**What is needed**
Could you set down exactly the lines in the records below between the line holding "NTC1: 22k (+5V, DGND) -> 22k (DGND, NET5)" and the line holding "C2: 4700uF (plus GND, minus VREF) -> none", inclusive?

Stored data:
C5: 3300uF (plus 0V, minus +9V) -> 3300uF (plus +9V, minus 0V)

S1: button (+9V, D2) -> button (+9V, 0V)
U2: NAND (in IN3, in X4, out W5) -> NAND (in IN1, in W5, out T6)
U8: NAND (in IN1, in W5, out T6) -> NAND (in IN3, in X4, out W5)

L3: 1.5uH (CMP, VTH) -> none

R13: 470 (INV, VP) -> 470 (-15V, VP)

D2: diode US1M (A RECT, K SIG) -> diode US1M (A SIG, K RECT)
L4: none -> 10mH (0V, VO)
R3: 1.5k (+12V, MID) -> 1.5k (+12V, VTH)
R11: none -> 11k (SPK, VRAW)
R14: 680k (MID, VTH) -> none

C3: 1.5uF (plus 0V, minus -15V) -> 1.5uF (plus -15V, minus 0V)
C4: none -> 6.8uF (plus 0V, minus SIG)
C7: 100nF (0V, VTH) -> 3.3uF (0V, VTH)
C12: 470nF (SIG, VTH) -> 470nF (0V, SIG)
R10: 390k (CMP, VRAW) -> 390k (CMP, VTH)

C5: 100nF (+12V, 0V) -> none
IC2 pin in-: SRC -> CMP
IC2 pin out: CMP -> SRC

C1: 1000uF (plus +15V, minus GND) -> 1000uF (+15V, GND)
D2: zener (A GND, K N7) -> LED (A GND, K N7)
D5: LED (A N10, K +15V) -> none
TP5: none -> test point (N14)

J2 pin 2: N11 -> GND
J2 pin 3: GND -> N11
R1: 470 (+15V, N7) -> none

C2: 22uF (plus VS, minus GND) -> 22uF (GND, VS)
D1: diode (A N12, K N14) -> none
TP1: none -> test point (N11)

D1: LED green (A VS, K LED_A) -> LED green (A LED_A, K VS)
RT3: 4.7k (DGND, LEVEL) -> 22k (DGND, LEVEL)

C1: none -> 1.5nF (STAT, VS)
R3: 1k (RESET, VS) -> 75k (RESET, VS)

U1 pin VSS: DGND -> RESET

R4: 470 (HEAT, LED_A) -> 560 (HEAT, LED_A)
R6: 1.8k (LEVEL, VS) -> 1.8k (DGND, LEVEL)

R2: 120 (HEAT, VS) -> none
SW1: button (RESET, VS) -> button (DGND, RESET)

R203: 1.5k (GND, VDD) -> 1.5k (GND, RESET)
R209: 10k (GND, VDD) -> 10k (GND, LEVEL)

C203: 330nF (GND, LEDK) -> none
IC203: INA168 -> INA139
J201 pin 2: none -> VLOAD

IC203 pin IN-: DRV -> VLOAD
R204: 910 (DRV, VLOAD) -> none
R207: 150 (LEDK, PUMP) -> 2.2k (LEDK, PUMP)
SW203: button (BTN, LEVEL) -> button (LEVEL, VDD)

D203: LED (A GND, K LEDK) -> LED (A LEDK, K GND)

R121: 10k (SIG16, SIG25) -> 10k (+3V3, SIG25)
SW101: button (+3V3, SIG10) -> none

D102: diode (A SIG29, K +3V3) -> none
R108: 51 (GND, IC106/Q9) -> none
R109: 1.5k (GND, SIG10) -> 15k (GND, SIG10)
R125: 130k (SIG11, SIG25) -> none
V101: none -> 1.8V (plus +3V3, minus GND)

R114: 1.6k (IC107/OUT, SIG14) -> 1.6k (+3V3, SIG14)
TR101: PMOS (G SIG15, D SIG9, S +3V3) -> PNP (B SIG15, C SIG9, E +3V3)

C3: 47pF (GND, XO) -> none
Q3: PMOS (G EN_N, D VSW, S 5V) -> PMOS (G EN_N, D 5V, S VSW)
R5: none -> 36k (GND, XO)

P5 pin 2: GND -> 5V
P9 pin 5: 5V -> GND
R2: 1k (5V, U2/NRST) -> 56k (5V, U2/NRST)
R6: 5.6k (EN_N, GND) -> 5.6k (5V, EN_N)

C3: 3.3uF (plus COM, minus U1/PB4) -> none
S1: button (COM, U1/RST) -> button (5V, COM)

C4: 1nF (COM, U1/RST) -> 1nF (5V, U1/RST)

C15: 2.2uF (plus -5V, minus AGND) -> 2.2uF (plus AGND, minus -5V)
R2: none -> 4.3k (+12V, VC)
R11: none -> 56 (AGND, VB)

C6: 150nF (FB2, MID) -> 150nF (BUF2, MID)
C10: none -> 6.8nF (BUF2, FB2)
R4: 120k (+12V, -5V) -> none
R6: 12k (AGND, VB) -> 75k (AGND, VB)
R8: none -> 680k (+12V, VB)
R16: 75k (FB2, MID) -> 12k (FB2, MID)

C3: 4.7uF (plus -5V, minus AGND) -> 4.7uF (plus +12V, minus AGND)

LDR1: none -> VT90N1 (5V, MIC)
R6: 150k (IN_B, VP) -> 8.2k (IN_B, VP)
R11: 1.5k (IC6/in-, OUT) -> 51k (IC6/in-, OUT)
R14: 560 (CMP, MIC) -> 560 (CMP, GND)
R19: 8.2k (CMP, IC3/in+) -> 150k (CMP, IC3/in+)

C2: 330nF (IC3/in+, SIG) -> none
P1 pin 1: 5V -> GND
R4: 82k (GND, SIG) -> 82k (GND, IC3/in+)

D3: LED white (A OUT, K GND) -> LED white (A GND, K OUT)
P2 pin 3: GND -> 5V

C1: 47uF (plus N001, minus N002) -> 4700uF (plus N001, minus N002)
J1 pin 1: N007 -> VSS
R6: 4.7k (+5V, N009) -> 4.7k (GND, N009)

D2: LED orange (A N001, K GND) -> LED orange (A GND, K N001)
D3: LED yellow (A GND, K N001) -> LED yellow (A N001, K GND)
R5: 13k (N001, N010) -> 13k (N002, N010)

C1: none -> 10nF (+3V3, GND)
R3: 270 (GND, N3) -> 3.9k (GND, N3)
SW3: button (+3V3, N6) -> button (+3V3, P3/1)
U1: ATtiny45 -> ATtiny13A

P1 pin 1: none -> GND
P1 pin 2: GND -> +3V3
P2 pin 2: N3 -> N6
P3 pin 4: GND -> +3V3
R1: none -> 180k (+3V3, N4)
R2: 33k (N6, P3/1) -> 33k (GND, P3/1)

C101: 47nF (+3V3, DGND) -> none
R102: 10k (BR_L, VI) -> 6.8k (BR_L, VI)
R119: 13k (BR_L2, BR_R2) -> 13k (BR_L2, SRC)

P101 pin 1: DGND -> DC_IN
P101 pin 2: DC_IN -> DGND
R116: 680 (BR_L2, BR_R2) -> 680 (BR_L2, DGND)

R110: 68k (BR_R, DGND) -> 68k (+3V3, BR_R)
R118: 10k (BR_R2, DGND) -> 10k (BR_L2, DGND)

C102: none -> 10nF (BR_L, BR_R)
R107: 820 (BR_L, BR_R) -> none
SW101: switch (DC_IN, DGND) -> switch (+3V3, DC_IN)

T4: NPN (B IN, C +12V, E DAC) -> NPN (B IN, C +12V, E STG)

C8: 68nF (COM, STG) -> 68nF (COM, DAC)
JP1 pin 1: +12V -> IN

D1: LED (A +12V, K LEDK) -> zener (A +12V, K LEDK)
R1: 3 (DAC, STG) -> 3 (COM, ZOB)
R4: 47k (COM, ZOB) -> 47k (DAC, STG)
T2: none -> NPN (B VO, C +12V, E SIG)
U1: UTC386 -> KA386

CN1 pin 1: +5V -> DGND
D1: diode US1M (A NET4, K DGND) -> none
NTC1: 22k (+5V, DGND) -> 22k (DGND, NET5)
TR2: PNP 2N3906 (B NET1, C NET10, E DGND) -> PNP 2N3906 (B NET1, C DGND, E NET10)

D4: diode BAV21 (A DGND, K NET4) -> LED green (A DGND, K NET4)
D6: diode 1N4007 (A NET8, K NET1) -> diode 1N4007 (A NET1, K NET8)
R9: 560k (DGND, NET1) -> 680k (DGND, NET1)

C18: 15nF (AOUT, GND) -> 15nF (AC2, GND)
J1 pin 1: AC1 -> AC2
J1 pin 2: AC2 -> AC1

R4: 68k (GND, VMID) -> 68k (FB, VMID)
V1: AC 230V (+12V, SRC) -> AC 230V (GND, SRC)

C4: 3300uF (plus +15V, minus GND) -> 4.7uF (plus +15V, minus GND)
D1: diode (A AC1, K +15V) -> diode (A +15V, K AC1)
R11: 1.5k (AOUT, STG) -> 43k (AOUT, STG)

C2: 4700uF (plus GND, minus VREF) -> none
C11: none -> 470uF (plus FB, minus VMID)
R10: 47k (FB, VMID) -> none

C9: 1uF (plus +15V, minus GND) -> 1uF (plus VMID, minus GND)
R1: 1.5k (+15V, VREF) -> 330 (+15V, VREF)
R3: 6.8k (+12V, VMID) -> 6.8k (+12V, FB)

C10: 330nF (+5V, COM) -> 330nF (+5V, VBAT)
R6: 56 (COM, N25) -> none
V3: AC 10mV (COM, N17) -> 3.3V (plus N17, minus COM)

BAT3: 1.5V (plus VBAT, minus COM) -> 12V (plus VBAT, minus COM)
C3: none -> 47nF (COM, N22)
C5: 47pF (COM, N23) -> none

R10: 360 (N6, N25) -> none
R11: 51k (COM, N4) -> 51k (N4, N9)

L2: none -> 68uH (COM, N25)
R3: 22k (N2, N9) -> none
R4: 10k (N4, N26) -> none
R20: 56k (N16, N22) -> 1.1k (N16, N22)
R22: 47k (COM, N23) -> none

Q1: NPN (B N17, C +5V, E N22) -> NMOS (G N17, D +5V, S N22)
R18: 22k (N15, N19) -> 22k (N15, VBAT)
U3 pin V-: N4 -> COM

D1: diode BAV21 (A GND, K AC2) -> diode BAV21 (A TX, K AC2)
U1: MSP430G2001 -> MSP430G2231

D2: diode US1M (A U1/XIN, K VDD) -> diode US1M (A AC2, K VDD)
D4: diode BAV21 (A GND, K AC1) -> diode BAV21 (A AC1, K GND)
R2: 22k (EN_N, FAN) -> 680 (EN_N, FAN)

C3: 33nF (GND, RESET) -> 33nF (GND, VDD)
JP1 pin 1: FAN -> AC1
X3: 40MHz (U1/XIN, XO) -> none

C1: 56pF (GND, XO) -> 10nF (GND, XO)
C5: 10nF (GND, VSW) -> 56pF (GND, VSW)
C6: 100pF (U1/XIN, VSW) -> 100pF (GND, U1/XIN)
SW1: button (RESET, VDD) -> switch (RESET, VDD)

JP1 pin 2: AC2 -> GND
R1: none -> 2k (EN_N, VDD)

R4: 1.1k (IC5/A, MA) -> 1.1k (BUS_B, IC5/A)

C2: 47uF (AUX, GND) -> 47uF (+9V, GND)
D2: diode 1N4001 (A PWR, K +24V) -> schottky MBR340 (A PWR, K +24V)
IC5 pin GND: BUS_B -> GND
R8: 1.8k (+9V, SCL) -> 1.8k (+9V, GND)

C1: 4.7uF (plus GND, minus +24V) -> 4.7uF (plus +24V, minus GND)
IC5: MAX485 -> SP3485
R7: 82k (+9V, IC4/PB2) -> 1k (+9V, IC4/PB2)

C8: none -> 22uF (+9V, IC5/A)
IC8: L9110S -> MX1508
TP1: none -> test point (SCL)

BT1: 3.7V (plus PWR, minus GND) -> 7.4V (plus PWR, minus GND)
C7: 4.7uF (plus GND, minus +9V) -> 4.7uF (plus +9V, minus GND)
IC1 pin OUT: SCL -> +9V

**Exercise answer**
NTC1: 22k (+5V, DGND) -> 22k (DGND, NET5)
TR2: PNP 2N3906 (B NET1, C NET10, E DGND) -> PNP 2N3906 (B NET1, C DGND, E NET10)

D4: diode BAV21 (A DGND, K NET4) -> LED green (A DGND, K NET4)
D6: diode 1N4007 (A NET8, K NET1) -> diode 1N4007 (A NET1, K NET8)
R9: 560k (DGND, NET1) -> 680k (DGND, NET1)

C18: 15nF (AOUT, GND) -> 15nF (AC2, GND)
J1 pin 1: AC1 -> AC2
J1 pin 2: AC2 -> AC1

R4: 68k (GND, VMID) -> 68k (FB, VMID)
V1: AC 230V (+12V, SRC) -> AC 230V (GND, SRC)

C4: 3300uF (plus +15V, minus GND) -> 4.7uF (plus +15V, minus GND)
D1: diode (A AC1, K +15V) -> diode (A +15V, K AC1)
R11: 1.5k (AOUT, STG) -> 43k (AOUT, STG)

C2: 4700uF (plus GND, minus VREF) -> none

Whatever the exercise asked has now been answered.